INPUT MATERIAL
┄┄┄┄┄┄

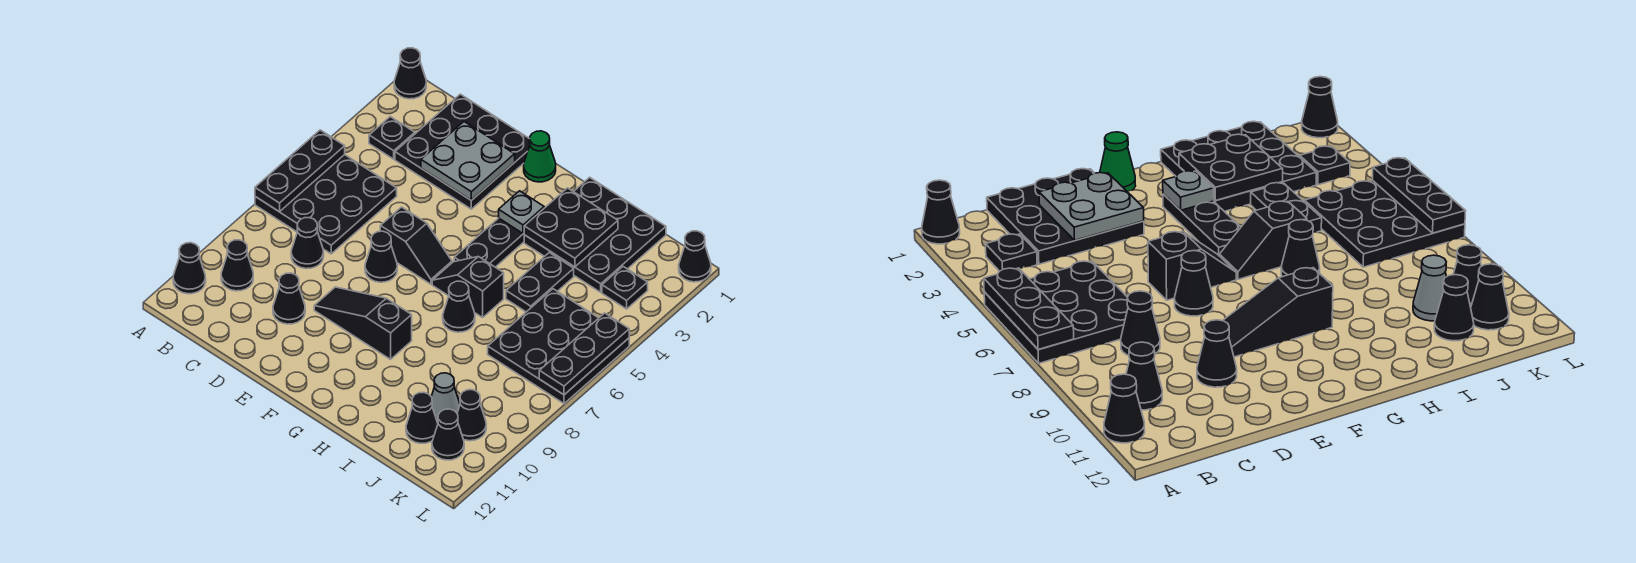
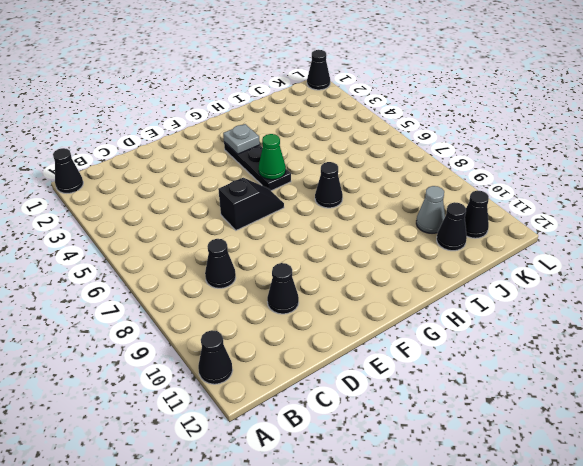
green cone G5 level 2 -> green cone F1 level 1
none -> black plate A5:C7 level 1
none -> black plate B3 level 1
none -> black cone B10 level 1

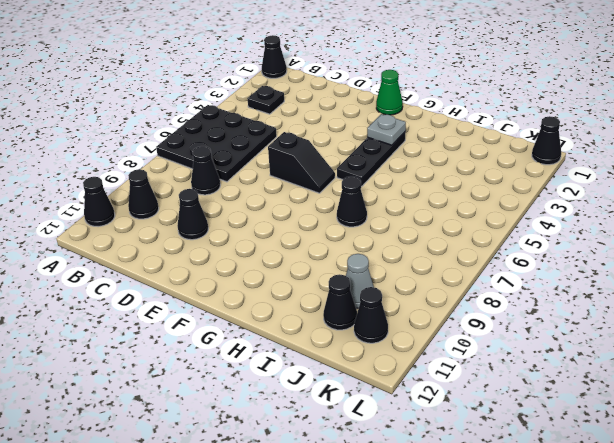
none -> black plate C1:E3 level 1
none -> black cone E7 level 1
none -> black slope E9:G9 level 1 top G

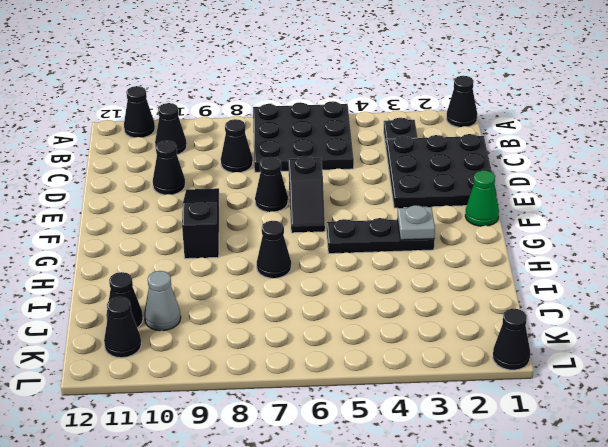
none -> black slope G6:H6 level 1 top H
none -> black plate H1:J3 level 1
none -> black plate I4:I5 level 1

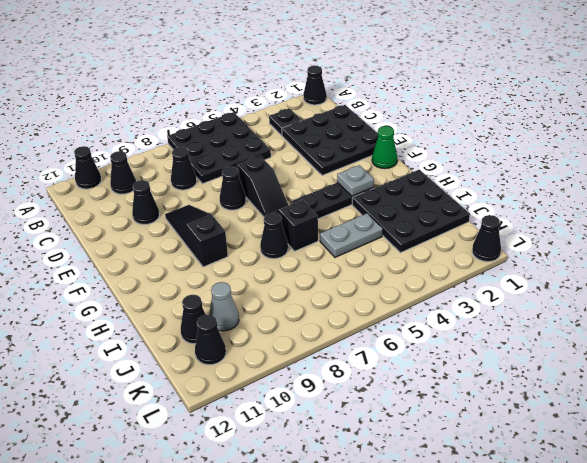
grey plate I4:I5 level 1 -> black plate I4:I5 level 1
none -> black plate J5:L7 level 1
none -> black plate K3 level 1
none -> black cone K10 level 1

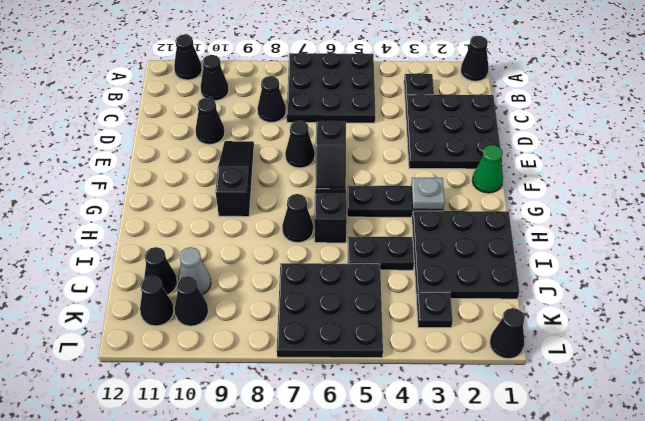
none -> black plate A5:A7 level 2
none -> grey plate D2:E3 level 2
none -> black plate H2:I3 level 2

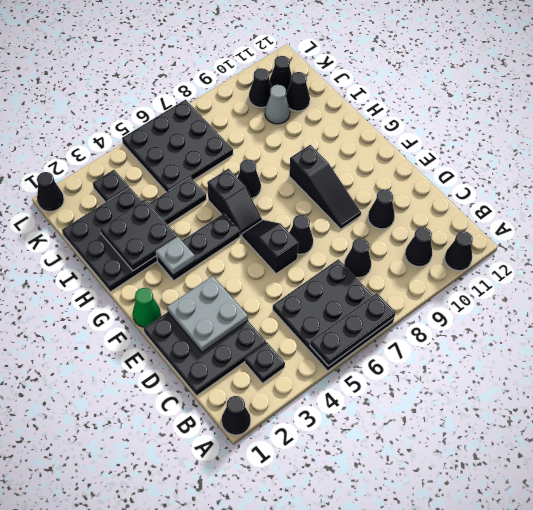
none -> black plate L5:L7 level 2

┄┄┄┄┄┄

PROBLEM TO WORK ON
Output only these lines, word for word: the line containing "none -> black plate I4:I5 level 1" and every line after it through the last line of the data. Omit the pictures.

EXERCISE RESPONSE
none -> black plate I4:I5 level 1

grey plate I4:I5 level 1 -> black plate I4:I5 level 1
none -> black plate J5:L7 level 1
none -> black plate K3 level 1
none -> black cone K10 level 1

none -> black plate A5:A7 level 2
none -> grey plate D2:E3 level 2
none -> black plate H2:I3 level 2

none -> black plate L5:L7 level 2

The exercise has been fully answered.